§ Data extract:
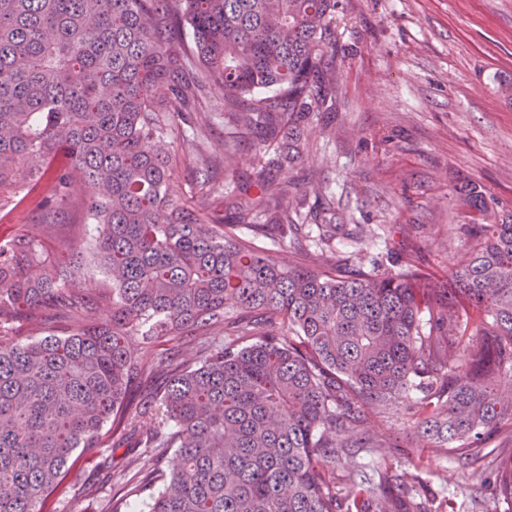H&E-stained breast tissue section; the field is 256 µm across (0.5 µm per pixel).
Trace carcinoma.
I'll return each mask as SVG.
<instances>
[{"instance_id":"cac0c4a2","label":"carcinoma","mask_w":512,"mask_h":512,"mask_svg":"<svg viewBox=\"0 0 512 512\" xmlns=\"http://www.w3.org/2000/svg\"><path fill=\"white\" fill-rule=\"evenodd\" d=\"M337 5L0 0V190L52 169L51 209L81 187L111 285L84 294L80 267L45 264L27 237L0 243V512H41L75 452L100 447L108 426L126 435L128 387L144 374L165 379L156 426L111 478L147 512H427L416 474L377 472L379 495L362 471L336 482L351 449L381 447L364 407L387 413L420 392L414 429L436 448H474L512 422V214L492 219L480 184L457 187L486 222L466 225L470 248L445 283L410 262L291 267L205 208L213 160L246 130L262 164L256 193L232 206L298 225L304 198L267 168L304 160L310 116L336 87ZM206 96L222 101L227 132L213 142L209 116L196 117L199 195L175 199L168 138ZM335 236L318 225L321 252ZM21 317L42 335L15 338ZM184 335L199 337L191 357L139 353ZM160 448L174 461L158 474ZM495 484L512 504V448L498 449Z\"/></svg>"}]
</instances>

§ What you have to do:
Point out every line holding the string "carcinoma" and copy it.

§ Task output:
Trace carcinoma.
[{"instance_id":"cac0c4a2","label":"carcinoma","mask_w":512,"mask_h":512,"mask_svg":"<svg viewBox=\"0 0 512 512\" xmlns=\"http://www.w3.org/2000/svg\"><path fill=\"white\" fill-rule=\"evenodd\" d=\"M337 5L0 0V190L52 169L51 209L81 187L111 285L84 294L80 267L45 264L27 237L0 243V512H41L75 452L100 447L108 426L126 435L128 387L144 374L165 379L156 426L111 478L147 512H427L416 474L377 472L379 495L362 471L336 482L351 449L381 447L364 407L387 413L420 392L414 429L436 448H474L512 422V214L492 219L480 184L457 187L486 222L466 225L470 248L445 283L410 262L291 267L205 208L213 160L246 130L262 164L256 193L232 206L298 225L304 198L267 168L304 160L310 116L336 87ZM206 96L222 101L227 132L213 142L209 116L196 117L199 195L175 199L168 138ZM335 236L318 225L321 252ZM21 317L42 335L15 338ZM184 335L199 337L191 357L139 353ZM160 448L174 461L158 474ZM495 484L512 504V448L498 449Z\"/></svg>"}]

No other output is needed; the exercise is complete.